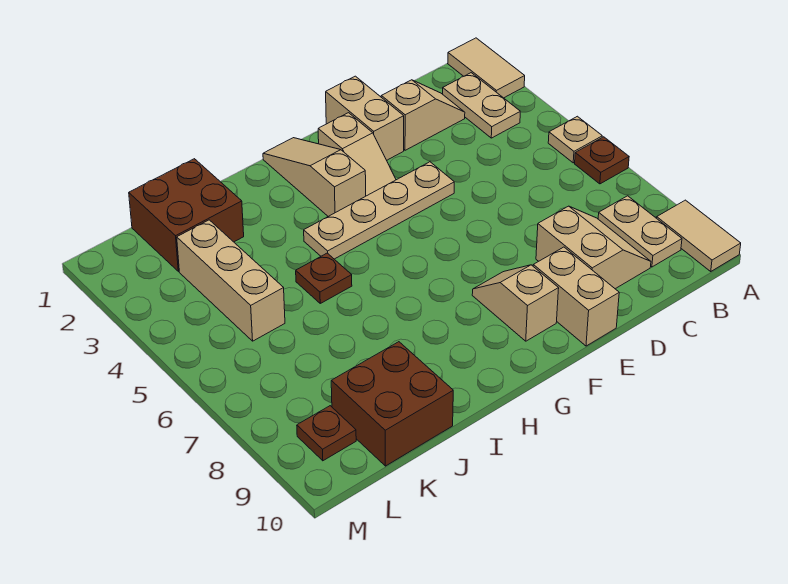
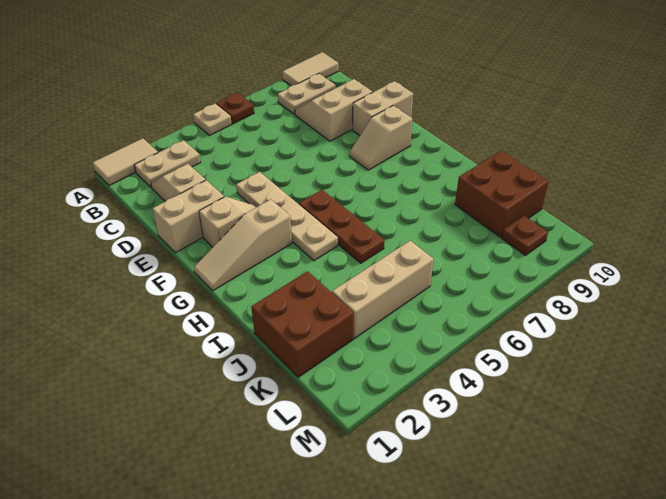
brown plate I5 level 1 -> brown plate G5:I5 level 1

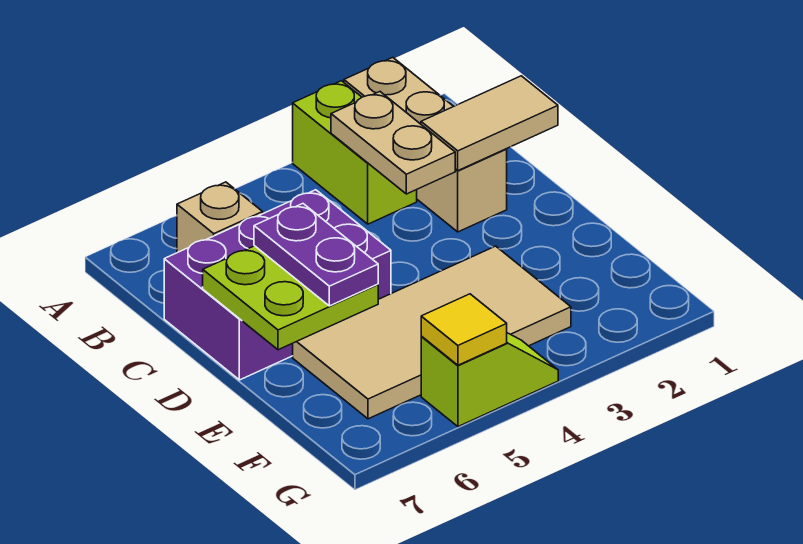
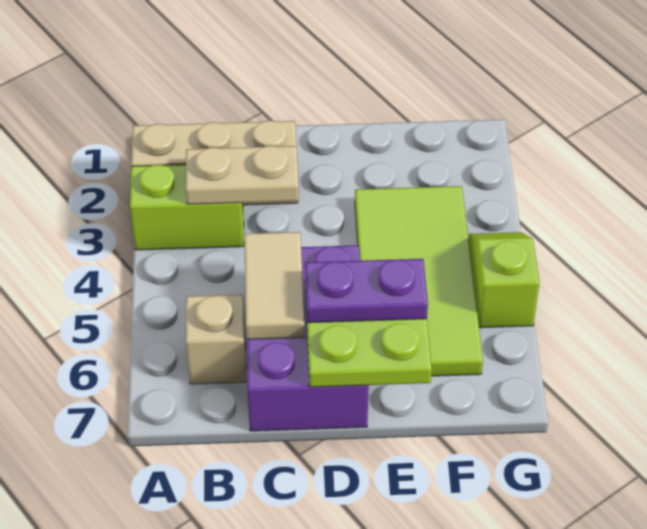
tan tile C1:C2 level 2 -> tan tile C5:C6 level 2
tan tile E3:F6 level 1 -> lime tile E3:F6 level 1
yellow tile G5 level 2 -> none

** Exercise details **
Only the lines from the one containing "tan tile E3:F6" through the final line above should be duplicated, exactly as they stand.

** Task result **
tan tile E3:F6 level 1 -> lime tile E3:F6 level 1
yellow tile G5 level 2 -> none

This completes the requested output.